(Object matching data)
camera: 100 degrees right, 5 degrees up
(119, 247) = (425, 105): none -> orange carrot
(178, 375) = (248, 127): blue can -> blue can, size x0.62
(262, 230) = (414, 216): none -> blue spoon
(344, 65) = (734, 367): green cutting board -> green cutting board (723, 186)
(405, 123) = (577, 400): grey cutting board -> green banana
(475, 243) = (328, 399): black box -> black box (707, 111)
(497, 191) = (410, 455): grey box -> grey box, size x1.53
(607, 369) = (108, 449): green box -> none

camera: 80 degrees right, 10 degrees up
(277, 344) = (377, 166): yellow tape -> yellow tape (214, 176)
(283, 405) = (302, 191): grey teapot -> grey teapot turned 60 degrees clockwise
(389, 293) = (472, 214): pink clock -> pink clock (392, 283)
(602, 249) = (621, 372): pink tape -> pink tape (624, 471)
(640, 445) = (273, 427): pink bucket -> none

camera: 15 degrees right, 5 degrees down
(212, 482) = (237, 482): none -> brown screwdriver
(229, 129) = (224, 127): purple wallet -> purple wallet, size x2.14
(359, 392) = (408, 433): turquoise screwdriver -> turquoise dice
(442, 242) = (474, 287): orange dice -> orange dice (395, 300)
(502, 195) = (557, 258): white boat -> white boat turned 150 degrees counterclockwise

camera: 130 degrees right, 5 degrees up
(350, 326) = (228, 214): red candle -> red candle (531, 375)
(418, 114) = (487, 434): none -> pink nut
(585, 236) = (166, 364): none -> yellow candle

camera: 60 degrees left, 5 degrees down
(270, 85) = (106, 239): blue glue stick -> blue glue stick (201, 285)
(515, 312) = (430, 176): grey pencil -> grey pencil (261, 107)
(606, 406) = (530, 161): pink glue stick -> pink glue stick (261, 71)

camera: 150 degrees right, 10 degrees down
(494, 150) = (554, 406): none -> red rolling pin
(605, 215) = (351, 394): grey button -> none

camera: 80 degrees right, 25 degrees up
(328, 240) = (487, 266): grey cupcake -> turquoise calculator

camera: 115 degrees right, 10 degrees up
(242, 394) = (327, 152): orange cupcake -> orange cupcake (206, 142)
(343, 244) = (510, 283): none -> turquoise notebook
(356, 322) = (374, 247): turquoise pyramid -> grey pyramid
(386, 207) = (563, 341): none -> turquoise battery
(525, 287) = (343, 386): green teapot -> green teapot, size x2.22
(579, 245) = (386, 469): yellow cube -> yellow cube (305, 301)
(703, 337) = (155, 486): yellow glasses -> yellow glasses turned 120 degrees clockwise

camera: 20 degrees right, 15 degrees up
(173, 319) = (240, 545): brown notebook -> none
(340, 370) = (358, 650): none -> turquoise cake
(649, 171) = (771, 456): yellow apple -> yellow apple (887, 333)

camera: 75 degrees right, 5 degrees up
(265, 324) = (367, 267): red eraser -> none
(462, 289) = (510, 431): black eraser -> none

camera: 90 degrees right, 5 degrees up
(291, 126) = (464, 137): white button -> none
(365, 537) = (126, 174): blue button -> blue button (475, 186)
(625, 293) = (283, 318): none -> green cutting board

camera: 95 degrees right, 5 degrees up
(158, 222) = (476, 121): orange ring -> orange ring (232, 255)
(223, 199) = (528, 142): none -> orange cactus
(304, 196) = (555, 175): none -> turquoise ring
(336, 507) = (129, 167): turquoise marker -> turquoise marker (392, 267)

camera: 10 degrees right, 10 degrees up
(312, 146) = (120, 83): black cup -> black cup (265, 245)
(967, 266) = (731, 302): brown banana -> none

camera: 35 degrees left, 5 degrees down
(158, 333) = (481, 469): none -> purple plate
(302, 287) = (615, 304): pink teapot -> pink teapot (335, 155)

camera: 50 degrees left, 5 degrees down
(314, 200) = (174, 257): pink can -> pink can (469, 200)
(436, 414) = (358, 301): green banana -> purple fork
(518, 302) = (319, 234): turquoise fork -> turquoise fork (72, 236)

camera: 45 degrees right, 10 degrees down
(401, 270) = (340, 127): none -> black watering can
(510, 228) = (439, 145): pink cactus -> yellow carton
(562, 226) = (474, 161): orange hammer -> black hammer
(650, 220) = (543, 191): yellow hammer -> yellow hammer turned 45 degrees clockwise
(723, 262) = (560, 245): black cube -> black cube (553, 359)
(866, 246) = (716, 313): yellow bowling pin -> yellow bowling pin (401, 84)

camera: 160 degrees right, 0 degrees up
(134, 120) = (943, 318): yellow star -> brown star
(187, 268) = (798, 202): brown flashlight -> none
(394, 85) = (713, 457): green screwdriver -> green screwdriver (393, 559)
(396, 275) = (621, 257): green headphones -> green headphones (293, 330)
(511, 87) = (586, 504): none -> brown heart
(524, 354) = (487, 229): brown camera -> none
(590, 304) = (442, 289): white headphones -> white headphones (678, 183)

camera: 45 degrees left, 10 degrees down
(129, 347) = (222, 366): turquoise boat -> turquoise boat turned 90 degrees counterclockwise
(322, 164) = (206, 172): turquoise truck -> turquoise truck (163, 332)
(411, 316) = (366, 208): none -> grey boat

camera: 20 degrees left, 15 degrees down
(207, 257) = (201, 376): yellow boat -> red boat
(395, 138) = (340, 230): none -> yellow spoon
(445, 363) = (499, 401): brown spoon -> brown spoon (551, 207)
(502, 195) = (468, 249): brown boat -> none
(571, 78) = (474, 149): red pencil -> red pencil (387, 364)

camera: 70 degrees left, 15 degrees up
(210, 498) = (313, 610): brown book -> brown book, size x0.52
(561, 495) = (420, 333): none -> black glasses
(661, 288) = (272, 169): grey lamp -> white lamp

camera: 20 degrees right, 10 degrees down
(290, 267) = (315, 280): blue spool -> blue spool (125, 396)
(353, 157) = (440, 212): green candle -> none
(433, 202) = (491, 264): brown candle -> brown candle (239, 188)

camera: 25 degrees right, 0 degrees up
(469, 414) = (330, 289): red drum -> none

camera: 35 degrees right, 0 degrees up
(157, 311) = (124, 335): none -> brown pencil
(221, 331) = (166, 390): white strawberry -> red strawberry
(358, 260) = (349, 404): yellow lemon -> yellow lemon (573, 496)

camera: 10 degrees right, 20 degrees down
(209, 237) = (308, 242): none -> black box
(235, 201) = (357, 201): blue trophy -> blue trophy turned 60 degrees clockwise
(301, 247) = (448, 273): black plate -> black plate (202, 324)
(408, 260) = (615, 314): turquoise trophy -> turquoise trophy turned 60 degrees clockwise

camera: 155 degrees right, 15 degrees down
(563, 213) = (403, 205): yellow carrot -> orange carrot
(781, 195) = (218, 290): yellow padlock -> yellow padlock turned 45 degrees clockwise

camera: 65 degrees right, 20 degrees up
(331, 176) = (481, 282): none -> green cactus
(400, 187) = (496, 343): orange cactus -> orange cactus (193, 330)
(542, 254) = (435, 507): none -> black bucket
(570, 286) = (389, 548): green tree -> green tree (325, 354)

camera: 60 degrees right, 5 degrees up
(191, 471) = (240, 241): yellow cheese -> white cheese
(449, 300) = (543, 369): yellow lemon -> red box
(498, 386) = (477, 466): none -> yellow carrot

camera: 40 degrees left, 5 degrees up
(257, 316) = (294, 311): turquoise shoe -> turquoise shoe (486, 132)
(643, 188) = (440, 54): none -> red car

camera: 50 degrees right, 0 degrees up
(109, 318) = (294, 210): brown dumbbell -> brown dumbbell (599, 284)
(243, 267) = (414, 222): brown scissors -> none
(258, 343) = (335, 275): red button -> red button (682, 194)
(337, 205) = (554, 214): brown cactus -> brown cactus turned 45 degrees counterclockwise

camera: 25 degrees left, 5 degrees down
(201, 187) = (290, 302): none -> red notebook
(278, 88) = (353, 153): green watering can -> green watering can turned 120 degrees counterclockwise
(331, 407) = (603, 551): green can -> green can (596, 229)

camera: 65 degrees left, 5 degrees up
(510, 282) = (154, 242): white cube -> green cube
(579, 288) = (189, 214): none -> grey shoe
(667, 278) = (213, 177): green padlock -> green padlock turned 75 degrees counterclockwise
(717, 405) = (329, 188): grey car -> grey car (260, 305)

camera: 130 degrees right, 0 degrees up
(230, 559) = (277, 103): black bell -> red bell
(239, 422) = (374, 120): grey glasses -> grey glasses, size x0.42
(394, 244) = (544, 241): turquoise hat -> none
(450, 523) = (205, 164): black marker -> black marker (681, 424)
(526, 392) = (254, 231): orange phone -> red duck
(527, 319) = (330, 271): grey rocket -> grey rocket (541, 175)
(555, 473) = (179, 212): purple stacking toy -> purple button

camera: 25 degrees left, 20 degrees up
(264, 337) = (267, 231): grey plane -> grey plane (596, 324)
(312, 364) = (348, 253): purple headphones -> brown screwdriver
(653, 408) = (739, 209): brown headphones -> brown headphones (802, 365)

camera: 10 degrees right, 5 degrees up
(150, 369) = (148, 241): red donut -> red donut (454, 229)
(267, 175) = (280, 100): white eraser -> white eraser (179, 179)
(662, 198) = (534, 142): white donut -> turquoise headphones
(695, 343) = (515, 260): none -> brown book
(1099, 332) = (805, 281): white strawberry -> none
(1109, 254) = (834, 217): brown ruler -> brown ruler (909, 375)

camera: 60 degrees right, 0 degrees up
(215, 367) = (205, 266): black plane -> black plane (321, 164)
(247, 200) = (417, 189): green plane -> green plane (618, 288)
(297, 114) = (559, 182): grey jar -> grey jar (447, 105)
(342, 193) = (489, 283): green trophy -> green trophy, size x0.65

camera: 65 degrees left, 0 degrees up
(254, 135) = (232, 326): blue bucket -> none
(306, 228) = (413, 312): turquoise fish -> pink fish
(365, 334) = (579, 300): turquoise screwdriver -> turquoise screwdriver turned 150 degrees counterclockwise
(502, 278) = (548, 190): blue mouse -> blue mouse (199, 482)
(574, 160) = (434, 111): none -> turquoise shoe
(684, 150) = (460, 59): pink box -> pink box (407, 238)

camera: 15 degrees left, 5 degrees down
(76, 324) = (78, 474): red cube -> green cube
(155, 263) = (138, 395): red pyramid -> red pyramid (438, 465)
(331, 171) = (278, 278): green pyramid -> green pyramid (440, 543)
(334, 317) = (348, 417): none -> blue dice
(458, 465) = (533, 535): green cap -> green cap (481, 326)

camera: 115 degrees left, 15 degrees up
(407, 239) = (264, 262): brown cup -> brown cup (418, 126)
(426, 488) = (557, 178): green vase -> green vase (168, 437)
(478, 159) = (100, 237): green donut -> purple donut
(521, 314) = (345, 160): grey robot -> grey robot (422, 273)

=== THE PROBLEM ===
Exactly as they appear, print the lines from the one holding "(478, 159) = (100, 237): green" through the final line of the entries, and no others.

=== TASK SOLUTION ===
(478, 159) = (100, 237): green donut -> purple donut
(521, 314) = (345, 160): grey robot -> grey robot (422, 273)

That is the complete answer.